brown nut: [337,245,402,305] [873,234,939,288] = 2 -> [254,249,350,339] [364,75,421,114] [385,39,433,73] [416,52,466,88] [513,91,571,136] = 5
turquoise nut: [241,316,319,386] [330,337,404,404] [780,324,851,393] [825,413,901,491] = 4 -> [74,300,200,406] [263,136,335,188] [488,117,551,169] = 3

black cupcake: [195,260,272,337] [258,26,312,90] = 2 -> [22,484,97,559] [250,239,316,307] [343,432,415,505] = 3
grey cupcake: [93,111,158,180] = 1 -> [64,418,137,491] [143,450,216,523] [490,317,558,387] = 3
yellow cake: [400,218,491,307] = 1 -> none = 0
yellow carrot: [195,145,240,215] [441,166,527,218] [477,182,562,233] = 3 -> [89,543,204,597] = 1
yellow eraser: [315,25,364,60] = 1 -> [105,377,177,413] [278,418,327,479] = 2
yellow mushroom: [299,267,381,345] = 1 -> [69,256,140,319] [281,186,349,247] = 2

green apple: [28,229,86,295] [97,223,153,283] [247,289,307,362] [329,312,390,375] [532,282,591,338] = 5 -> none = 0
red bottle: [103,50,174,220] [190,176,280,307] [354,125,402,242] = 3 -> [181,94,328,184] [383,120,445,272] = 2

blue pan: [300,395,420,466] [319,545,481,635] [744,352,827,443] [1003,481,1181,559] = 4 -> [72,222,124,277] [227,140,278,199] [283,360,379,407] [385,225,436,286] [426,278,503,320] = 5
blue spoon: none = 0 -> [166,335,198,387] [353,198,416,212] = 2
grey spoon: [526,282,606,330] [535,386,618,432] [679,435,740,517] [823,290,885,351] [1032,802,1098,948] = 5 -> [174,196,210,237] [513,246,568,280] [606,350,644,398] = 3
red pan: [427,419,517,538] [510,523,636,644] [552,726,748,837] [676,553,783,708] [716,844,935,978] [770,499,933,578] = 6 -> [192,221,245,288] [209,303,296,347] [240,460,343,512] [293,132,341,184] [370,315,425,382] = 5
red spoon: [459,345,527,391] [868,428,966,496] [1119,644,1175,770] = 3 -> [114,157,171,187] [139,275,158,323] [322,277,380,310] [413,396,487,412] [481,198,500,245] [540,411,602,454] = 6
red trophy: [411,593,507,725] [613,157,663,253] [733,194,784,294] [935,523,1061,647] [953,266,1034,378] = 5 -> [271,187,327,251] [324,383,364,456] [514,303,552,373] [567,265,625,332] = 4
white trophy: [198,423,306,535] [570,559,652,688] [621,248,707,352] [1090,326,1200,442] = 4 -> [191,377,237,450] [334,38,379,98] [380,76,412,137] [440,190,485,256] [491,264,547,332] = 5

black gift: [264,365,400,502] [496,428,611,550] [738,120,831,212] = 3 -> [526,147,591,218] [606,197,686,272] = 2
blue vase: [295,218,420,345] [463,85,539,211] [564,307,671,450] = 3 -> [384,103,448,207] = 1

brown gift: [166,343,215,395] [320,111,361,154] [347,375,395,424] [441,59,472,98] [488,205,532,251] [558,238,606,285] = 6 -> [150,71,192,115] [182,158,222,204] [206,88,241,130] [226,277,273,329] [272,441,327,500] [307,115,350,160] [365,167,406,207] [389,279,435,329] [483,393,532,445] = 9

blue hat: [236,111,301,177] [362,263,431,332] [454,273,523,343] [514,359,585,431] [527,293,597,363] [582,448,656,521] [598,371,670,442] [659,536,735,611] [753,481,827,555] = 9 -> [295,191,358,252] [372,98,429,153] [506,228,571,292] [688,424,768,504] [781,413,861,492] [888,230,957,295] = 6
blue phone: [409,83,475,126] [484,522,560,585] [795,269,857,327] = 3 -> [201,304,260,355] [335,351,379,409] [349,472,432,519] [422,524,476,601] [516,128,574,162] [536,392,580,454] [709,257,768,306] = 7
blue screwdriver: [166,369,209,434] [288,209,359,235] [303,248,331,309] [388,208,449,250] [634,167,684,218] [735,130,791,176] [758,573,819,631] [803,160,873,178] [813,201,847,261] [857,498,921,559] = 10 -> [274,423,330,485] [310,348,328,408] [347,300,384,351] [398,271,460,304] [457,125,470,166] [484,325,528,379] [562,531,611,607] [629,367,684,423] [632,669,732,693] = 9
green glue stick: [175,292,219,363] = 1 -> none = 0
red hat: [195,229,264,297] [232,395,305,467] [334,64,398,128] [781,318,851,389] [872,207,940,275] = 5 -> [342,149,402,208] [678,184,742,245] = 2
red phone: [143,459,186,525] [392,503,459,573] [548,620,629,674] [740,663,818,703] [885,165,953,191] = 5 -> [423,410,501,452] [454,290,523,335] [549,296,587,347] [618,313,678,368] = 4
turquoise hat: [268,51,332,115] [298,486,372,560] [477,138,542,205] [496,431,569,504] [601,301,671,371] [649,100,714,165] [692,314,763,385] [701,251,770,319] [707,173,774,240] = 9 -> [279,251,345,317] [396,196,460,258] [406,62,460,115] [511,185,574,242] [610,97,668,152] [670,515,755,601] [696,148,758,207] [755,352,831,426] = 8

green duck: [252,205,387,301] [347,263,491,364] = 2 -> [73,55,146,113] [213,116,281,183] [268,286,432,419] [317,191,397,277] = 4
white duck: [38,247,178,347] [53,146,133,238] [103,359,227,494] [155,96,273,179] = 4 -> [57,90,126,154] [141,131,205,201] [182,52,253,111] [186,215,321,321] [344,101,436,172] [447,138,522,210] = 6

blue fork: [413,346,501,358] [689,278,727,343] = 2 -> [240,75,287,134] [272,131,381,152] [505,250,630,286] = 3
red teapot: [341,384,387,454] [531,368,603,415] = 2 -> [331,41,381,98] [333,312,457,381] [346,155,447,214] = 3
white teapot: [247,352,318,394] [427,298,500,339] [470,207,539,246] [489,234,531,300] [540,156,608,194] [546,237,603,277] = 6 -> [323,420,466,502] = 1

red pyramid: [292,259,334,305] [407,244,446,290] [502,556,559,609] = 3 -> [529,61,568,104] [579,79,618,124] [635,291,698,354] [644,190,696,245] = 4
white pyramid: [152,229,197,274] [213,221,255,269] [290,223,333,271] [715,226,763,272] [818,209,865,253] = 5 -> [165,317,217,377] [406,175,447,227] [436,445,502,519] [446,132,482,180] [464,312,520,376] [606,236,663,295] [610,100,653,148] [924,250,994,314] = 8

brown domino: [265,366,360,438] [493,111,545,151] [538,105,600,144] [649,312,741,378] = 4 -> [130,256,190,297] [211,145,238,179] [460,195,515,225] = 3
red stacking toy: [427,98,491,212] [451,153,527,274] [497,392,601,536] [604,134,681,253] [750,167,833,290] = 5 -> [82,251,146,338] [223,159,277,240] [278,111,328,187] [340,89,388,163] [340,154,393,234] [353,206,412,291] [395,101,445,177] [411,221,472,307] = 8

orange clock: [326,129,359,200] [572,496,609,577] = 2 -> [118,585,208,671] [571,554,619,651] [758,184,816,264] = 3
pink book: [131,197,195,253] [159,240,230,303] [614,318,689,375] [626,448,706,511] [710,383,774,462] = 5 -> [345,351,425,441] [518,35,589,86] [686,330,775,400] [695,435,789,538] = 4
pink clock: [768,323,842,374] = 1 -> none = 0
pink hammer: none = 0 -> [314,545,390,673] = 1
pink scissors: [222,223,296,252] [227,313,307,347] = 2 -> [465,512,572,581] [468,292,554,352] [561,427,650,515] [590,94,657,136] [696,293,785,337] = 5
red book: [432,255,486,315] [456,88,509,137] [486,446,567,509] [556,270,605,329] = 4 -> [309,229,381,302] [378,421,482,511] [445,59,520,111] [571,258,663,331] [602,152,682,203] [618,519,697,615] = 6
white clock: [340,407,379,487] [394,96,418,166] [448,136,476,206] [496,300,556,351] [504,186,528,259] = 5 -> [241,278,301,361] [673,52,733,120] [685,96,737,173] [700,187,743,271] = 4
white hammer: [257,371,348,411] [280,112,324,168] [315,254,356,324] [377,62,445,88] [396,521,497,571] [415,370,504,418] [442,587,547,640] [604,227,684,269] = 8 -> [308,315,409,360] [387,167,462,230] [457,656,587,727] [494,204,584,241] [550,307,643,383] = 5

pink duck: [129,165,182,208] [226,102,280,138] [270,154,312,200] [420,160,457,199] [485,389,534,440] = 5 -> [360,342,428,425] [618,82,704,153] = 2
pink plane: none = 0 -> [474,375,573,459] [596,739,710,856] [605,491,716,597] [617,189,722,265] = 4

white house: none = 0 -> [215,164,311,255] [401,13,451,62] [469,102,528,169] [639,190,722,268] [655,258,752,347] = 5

───

### WHAT IS NEEDED
Could you reproduce exactly the lines of the entries above, from the one with "pink book: [131,197,195,253]" through the one with "pink hammer: none", and nothing else?

### WRITTEN REPLY
pink book: [131,197,195,253] [159,240,230,303] [614,318,689,375] [626,448,706,511] [710,383,774,462] = 5 -> [345,351,425,441] [518,35,589,86] [686,330,775,400] [695,435,789,538] = 4
pink clock: [768,323,842,374] = 1 -> none = 0
pink hammer: none = 0 -> [314,545,390,673] = 1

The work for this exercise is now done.